## Problem:
Starting from the line containing "first_place: [528, 356, 557, 431]", write out the rest of the entries exactly, through the final line, including nothing else.

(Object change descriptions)
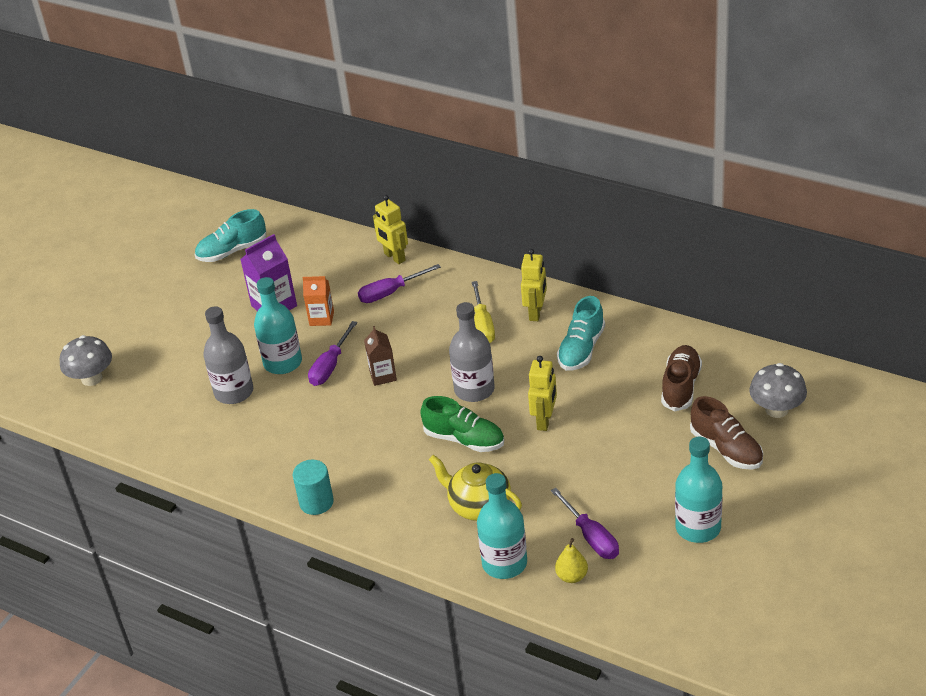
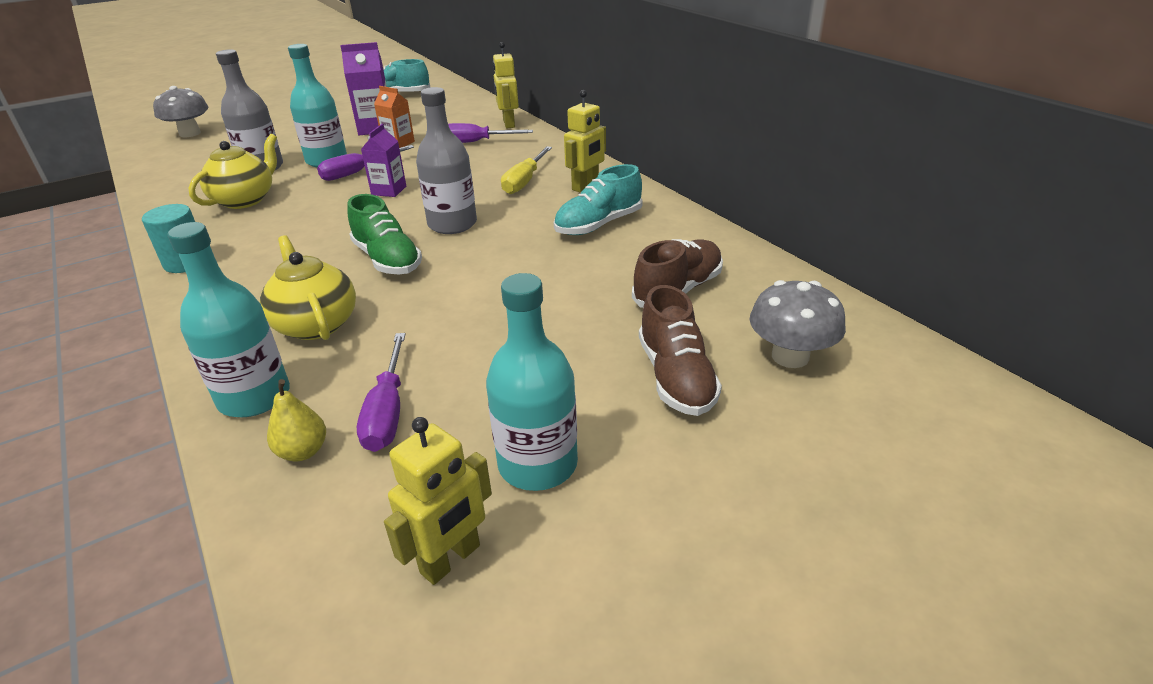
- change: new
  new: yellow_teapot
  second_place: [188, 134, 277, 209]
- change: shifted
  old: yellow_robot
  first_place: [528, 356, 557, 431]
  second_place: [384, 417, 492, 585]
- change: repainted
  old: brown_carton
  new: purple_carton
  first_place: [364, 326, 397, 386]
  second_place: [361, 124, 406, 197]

## Written answer:
  first_place: [528, 356, 557, 431]
  second_place: [384, 417, 492, 585]
- change: repainted
  old: brown_carton
  new: purple_carton
  first_place: [364, 326, 397, 386]
  second_place: [361, 124, 406, 197]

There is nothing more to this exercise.